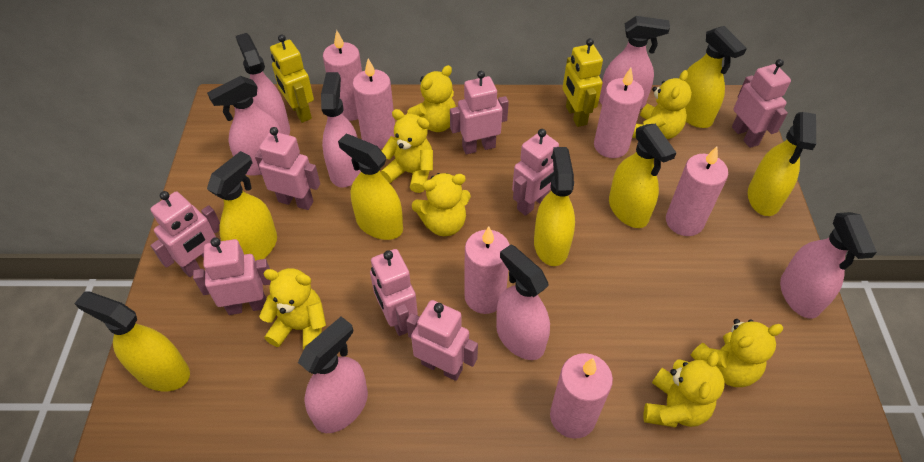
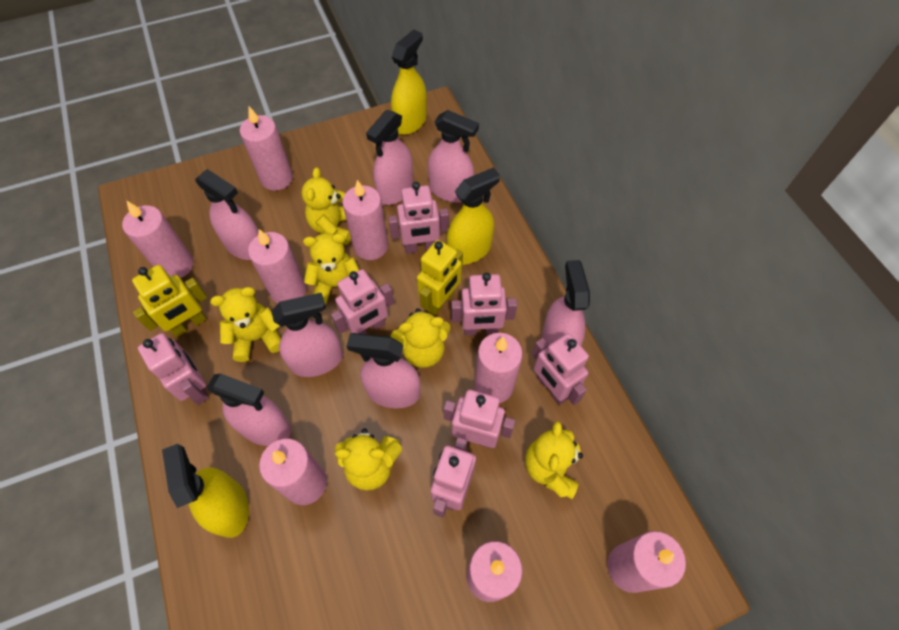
pink candle: 6 -> 8
pink robot: 8 -> 7
yellow spray bottle: 7 -> 3
yellow teddy bear: 7 -> 6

### WHAT YOU ARE ASKED TO DO
Up to the line containing "pink robot: 8 -> 7", skip everything; from that line through the last line above, return each line exactly.

### THE ANSWER
pink robot: 8 -> 7
yellow spray bottle: 7 -> 3
yellow teddy bear: 7 -> 6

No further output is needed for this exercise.